_TASK BRIEF_.
The line with "P3 pin 2: 3V3 -> DGND" marks the start; please set it down along with all later lines through the end of the material, exactly, leaving out pictures.

_ _ _ _

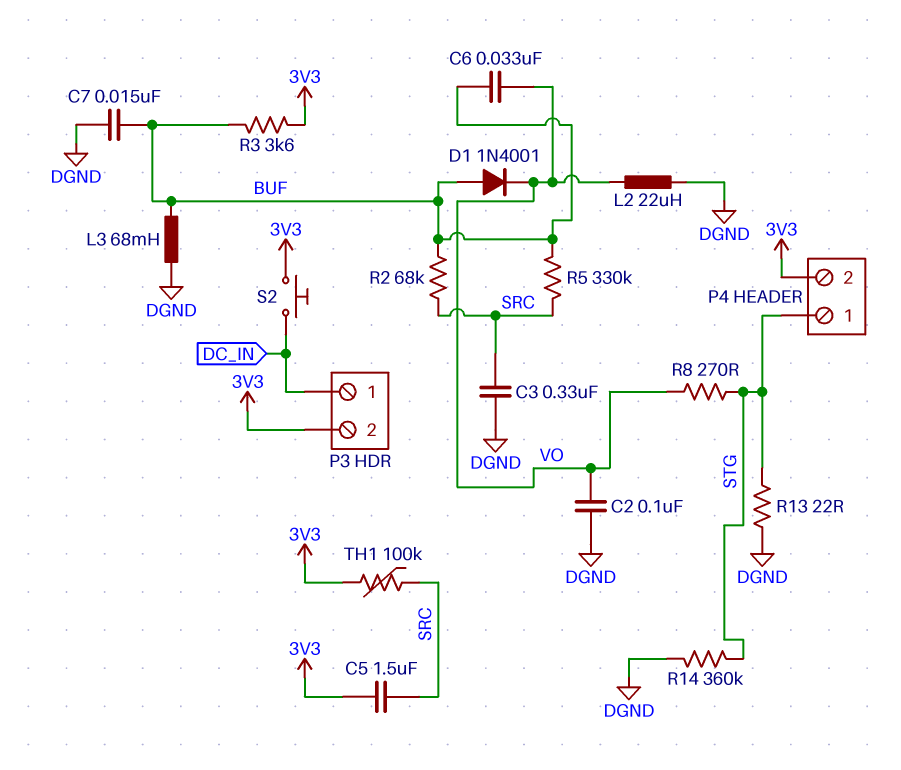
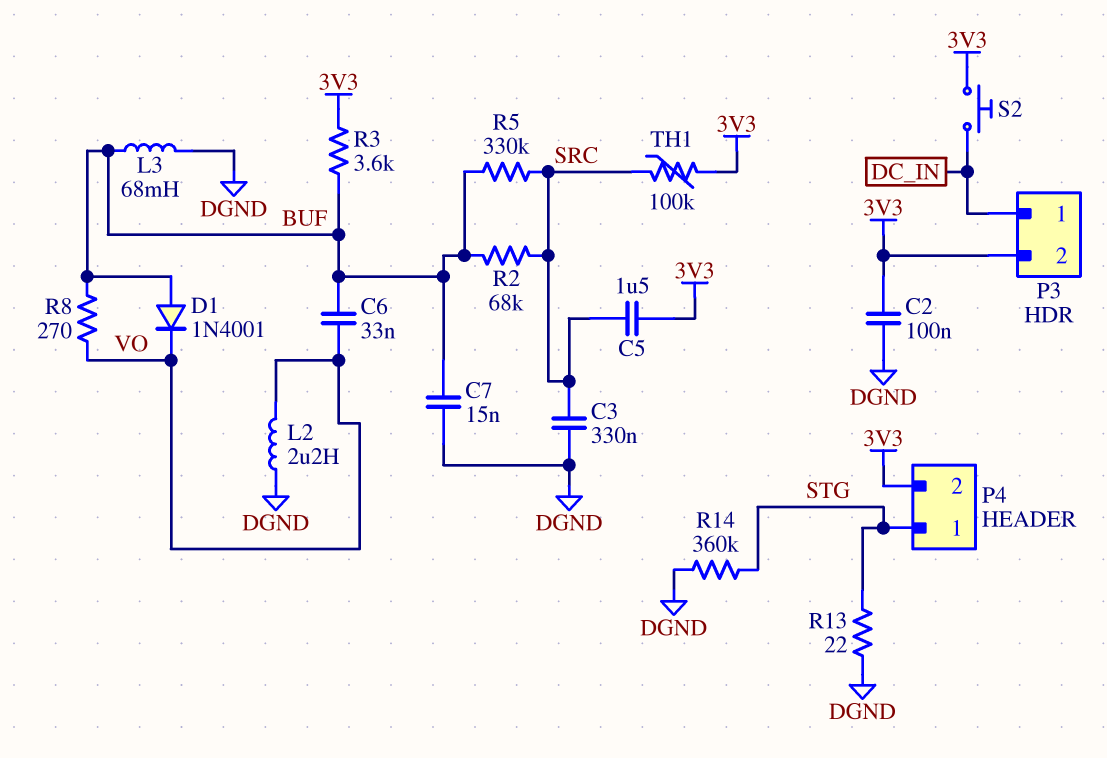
C2: 100nF (DGND, VO) -> 100nF (3V3, DGND)
L2: 22uH (DGND, VO) -> 2.2uH (DGND, VO)
R8: 270 (STG, VO) -> 270 (BUF, VO)

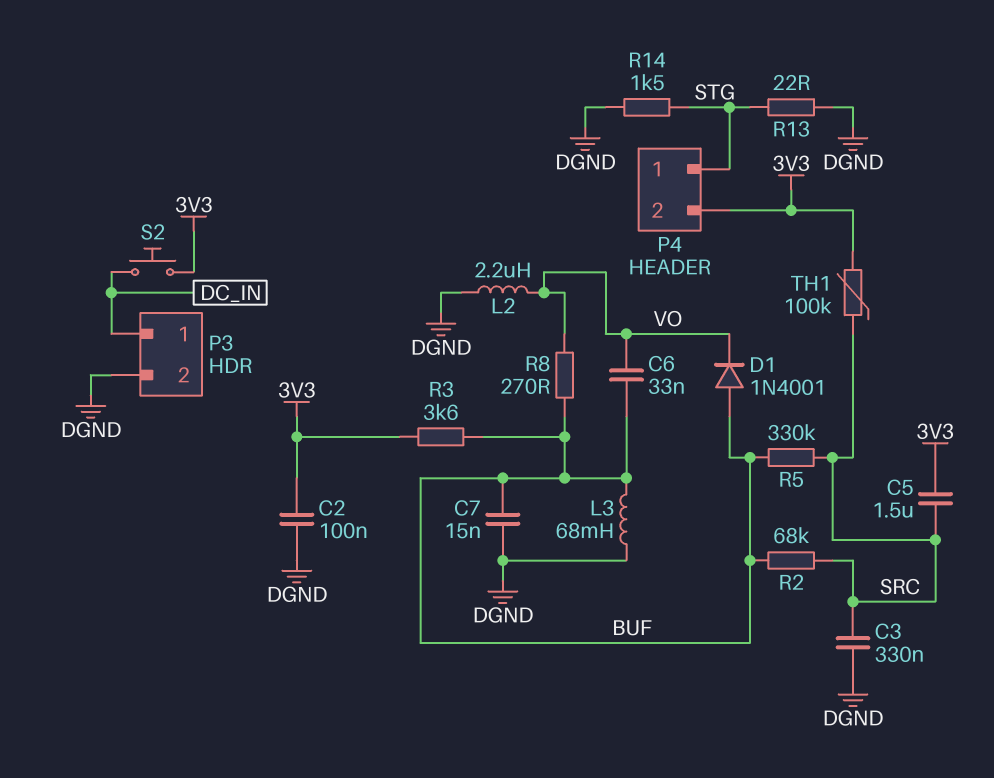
P3 pin 2: 3V3 -> DGND
R14: 360k (DGND, STG) -> 1.5k (DGND, STG)

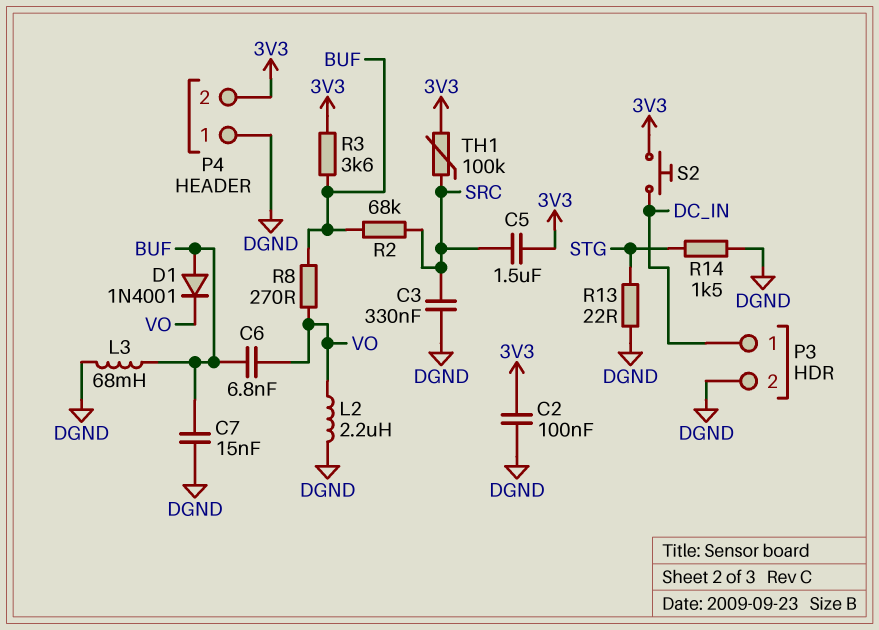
C6: 33nF (BUF, VO) -> 6.8nF (BUF, VO)
P4 pin 1: STG -> DGND
R5: 330k (BUF, SRC) -> none

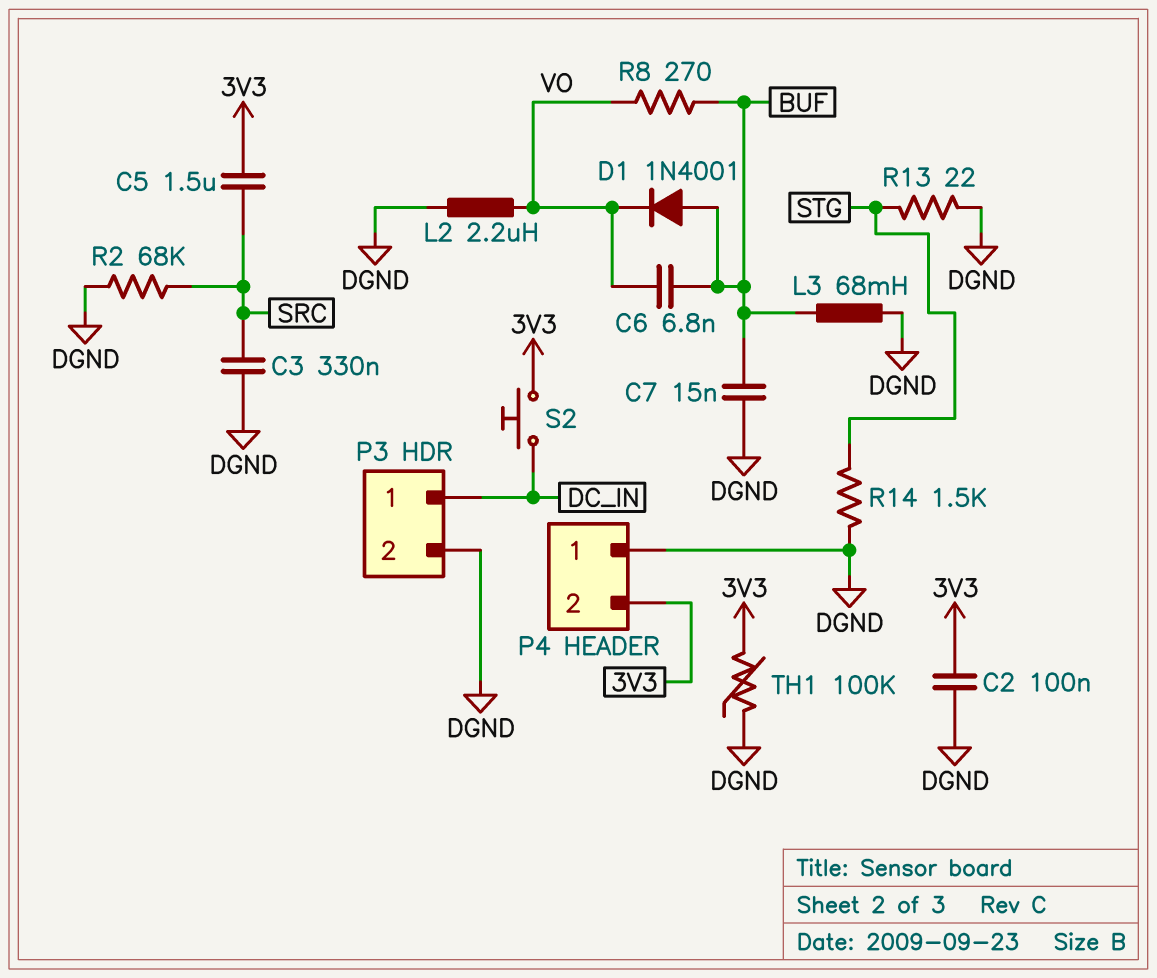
R2: 68k (BUF, SRC) -> 68k (DGND, SRC)
R3: 3.6k (3V3, BUF) -> none
TH1: 100k (3V3, SRC) -> 100k (3V3, DGND)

_ _ _ _

_TASK ANSWER_.
P3 pin 2: 3V3 -> DGND
R14: 360k (DGND, STG) -> 1.5k (DGND, STG)

C6: 33nF (BUF, VO) -> 6.8nF (BUF, VO)
P4 pin 1: STG -> DGND
R5: 330k (BUF, SRC) -> none

R2: 68k (BUF, SRC) -> 68k (DGND, SRC)
R3: 3.6k (3V3, BUF) -> none
TH1: 100k (3V3, SRC) -> 100k (3V3, DGND)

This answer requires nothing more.